* **What you will do**
Begin with the line where "(334, 250) = (578, 225): grey" appears. Set down that line and the rest of the records below it exactly as given.

====== Record extracts

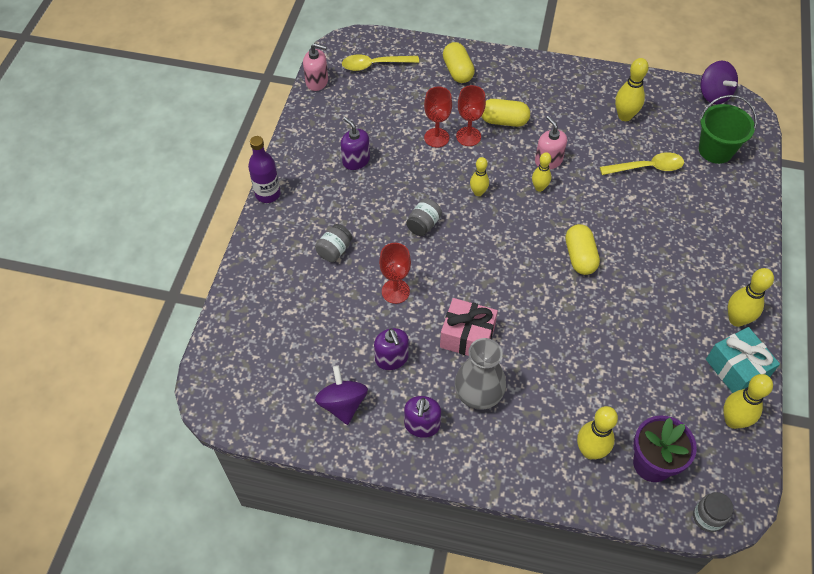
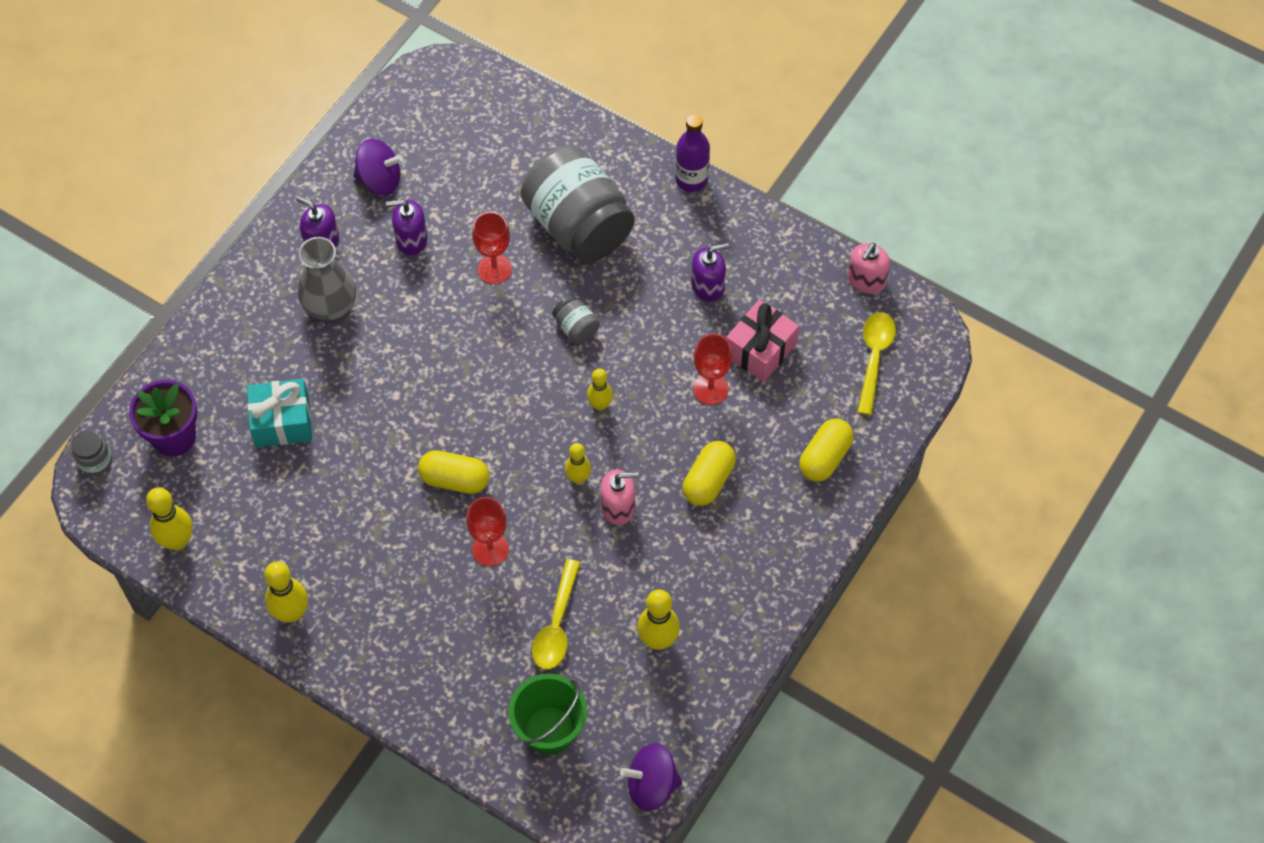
camera: 110 degrees right, 5 degrees up
(334, 250) = (578, 225): grey jar -> grey jar, size x2.45
(457, 71) = (825, 457): yellow capsule -> yellow capsule turned 60 degrees counterclockwise
(467, 336) = (403, 320): pink gift -> pink gift (760, 350)
(468, 136) = (698, 427): red goblet -> red goblet (490, 549)
(590, 451) = (217, 385): yellow bowling pin -> none
(736, 369) = (232, 578): turquoise gift -> turquoise gift (282, 422)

============

* **Response to this task**
(334, 250) = (578, 225): grey jar -> grey jar, size x2.45
(457, 71) = (825, 457): yellow capsule -> yellow capsule turned 60 degrees counterclockwise
(467, 336) = (403, 320): pink gift -> pink gift (760, 350)
(468, 136) = (698, 427): red goblet -> red goblet (490, 549)
(590, 451) = (217, 385): yellow bowling pin -> none
(736, 369) = (232, 578): turquoise gift -> turquoise gift (282, 422)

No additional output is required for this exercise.